What the task asks
Only the lines below from the one containing "C4: 3.3nF (VS, VSW) -> 3.3nF (COM, VSW)" through the last line should be set down, exactly as written and with no pictures.

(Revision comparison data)
════════════════

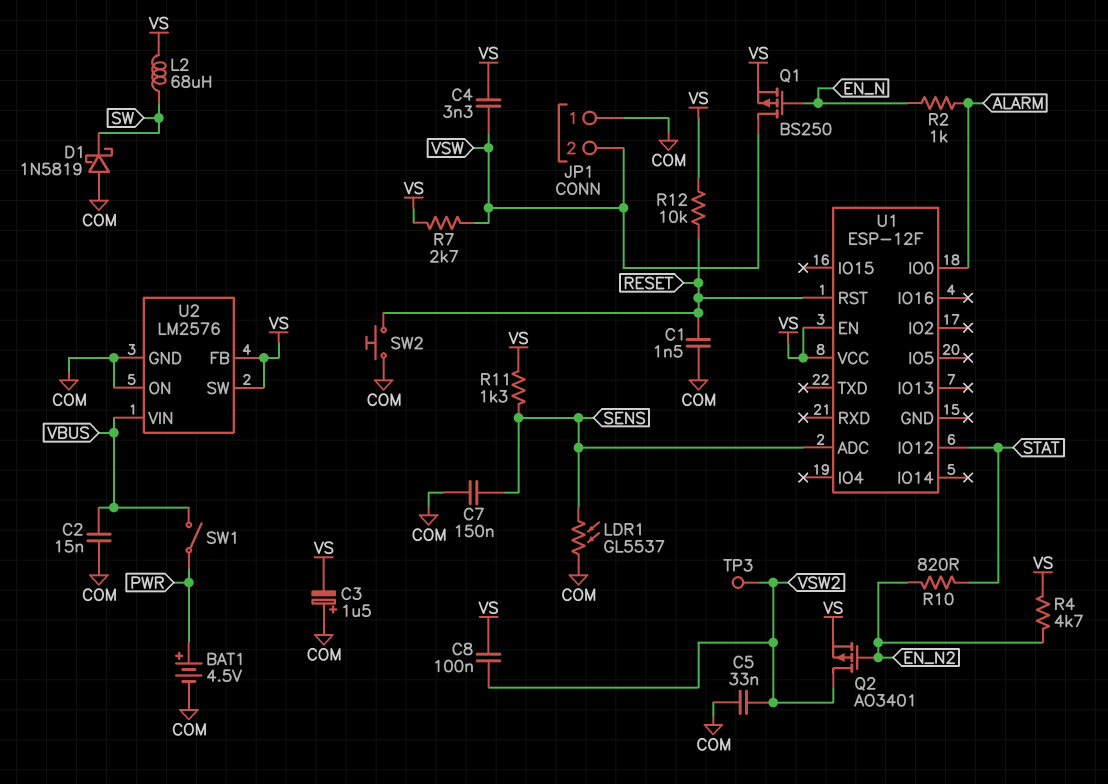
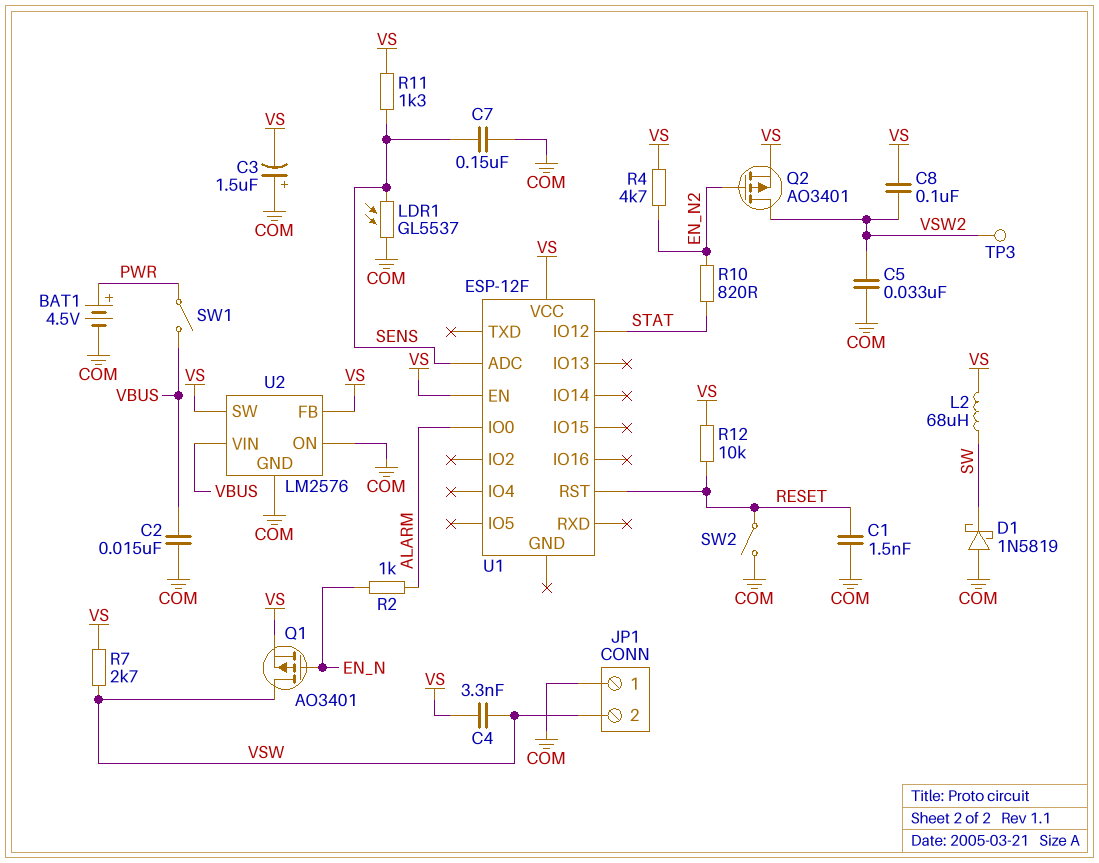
Q1: PMOS BS250 (G EN_N, D VSW, S VS) -> PMOS AO3401 (G EN_N, D VSW, S VS)
SW2: button (COM, RESET) -> switch (COM, RESET)

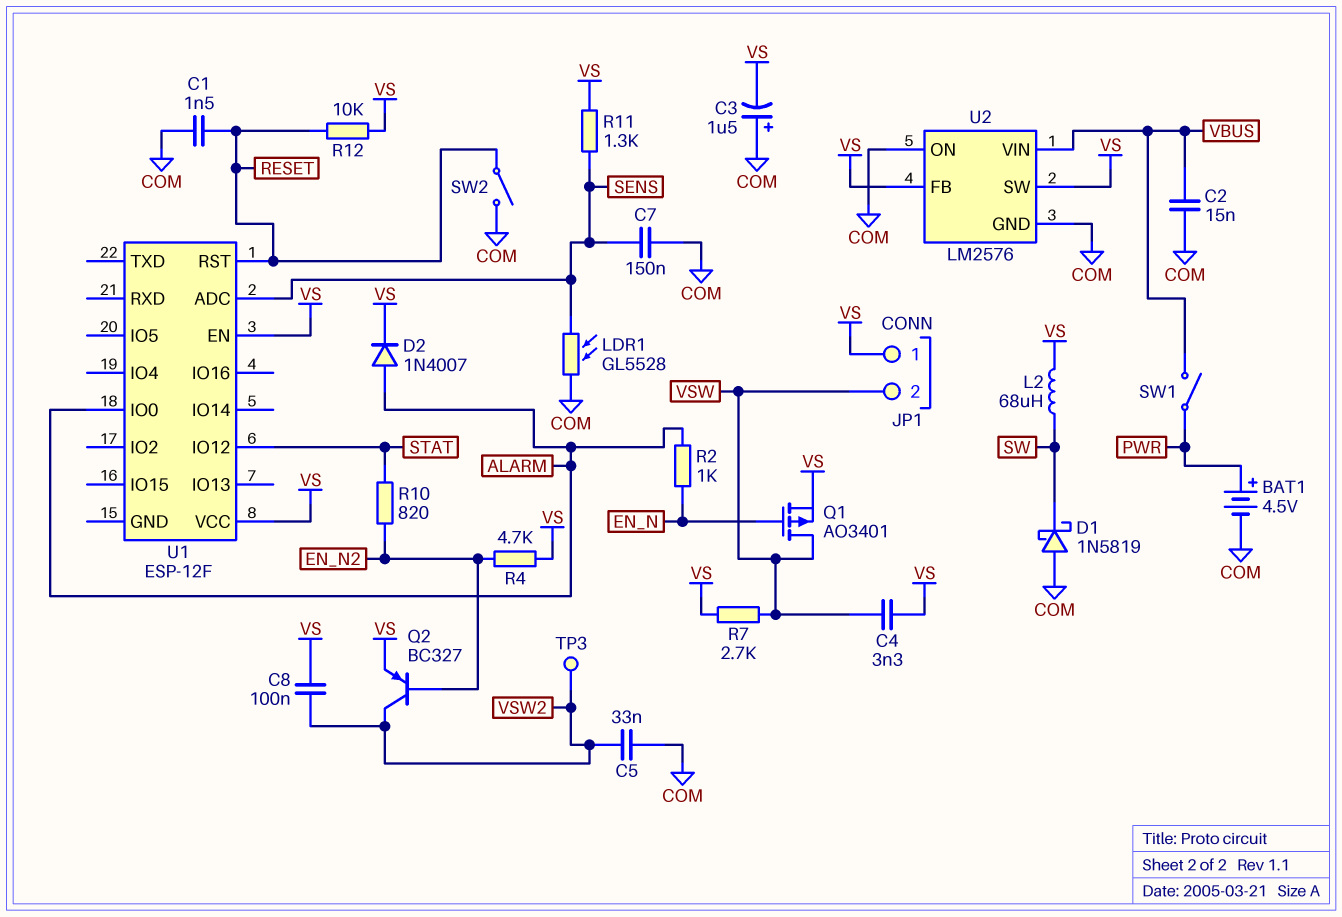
D2: none -> diode 1N4007 (A ALARM, K VS)
JP1 pin 1: COM -> VS
LDR1: GL5537 (COM, SENS) -> GL5528 (COM, SENS)
Q2: PMOS AO3401 (G EN_N2, D VSW2, S VS) -> PNP BC327 (B EN_N2, C VSW2, E VS)

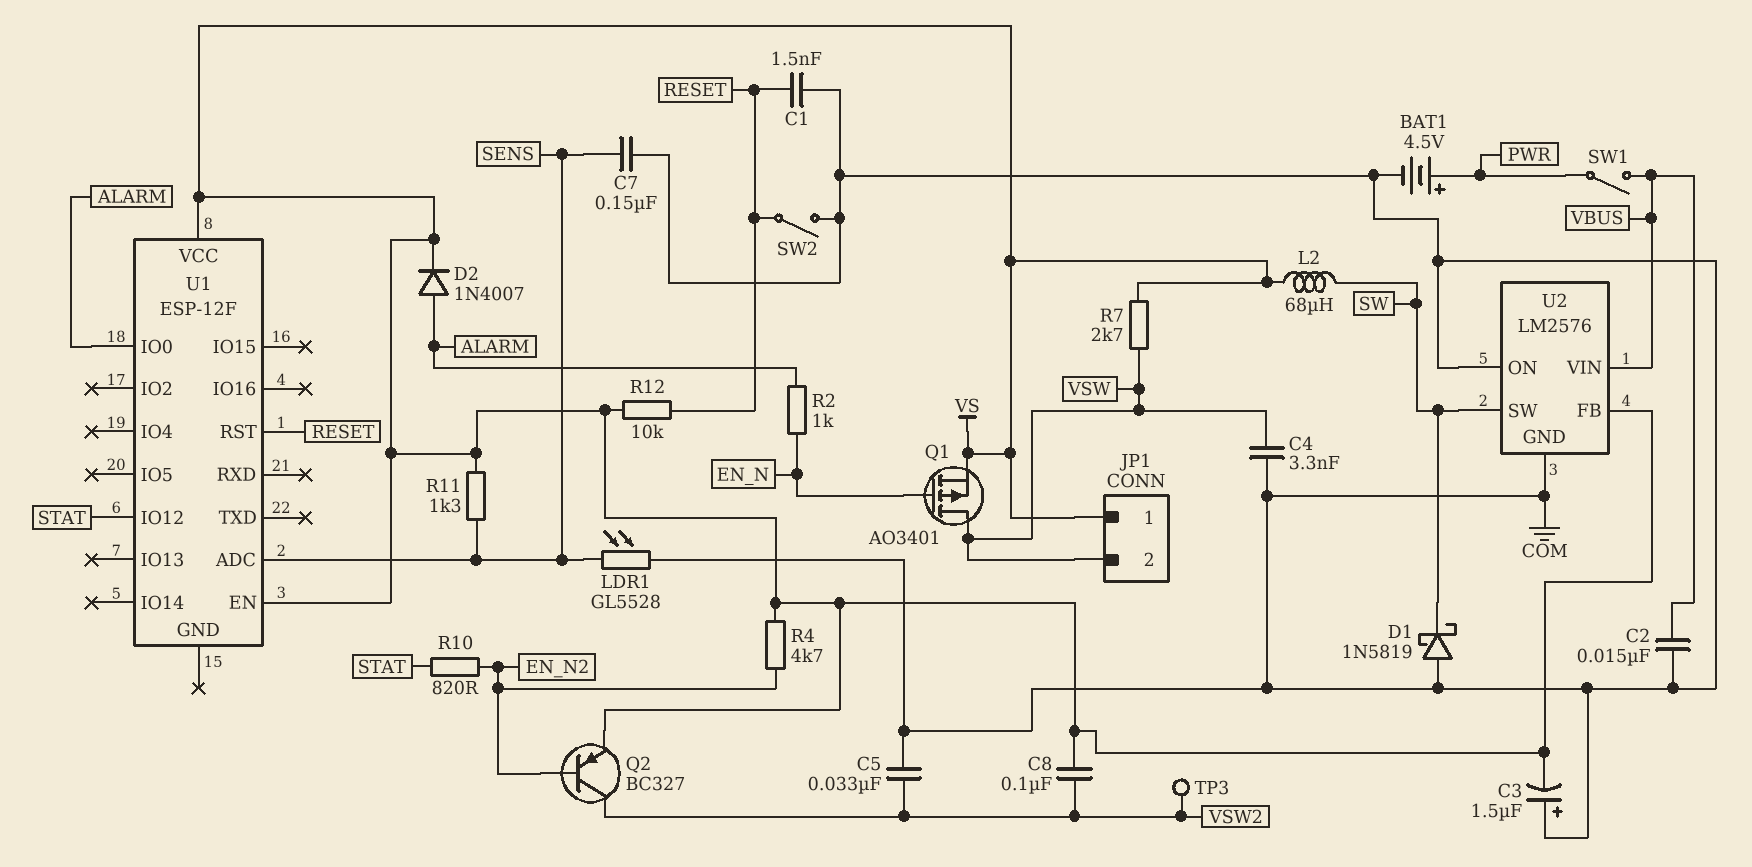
C4: 3.3nF (VS, VSW) -> 3.3nF (COM, VSW)
U2 pin SW: VS -> SW

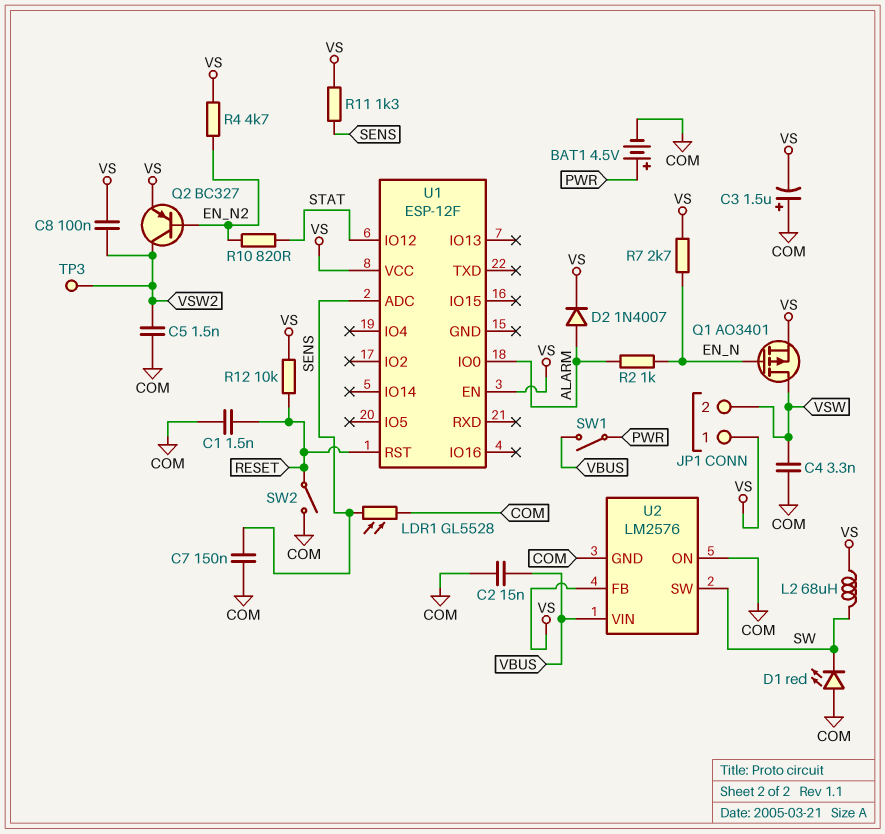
C5: 33nF (COM, VSW2) -> 1.5nF (COM, VSW2)
D1: schottky 1N5819 (A COM, K SW) -> LED red (A COM, K SW)
R7: 2.7k (VS, VSW) -> 2.7k (EN_N, VS)

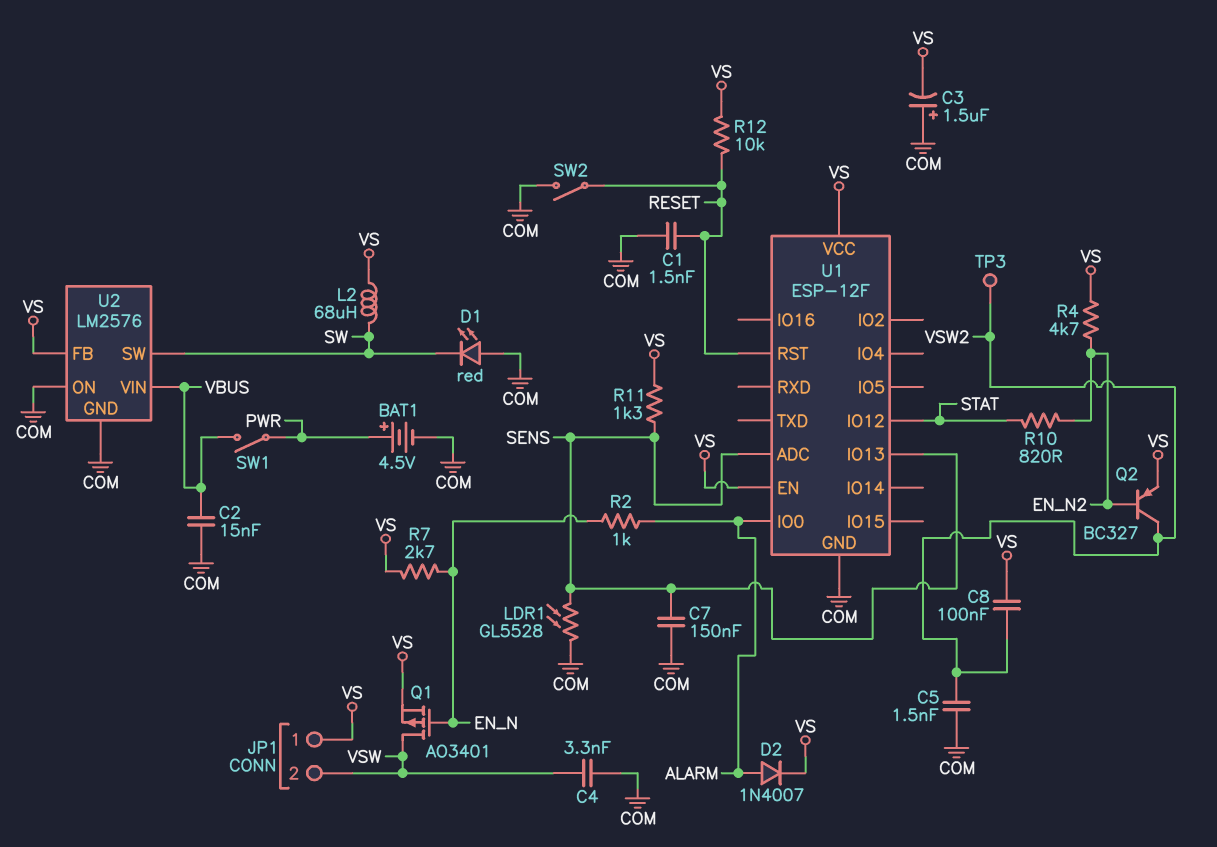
U1 pin GND: none -> COM
U1 pin IO13: none -> SENS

════════════════

Worked solution
C4: 3.3nF (VS, VSW) -> 3.3nF (COM, VSW)
U2 pin SW: VS -> SW

C5: 33nF (COM, VSW2) -> 1.5nF (COM, VSW2)
D1: schottky 1N5819 (A COM, K SW) -> LED red (A COM, K SW)
R7: 2.7k (VS, VSW) -> 2.7k (EN_N, VS)

U1 pin GND: none -> COM
U1 pin IO13: none -> SENS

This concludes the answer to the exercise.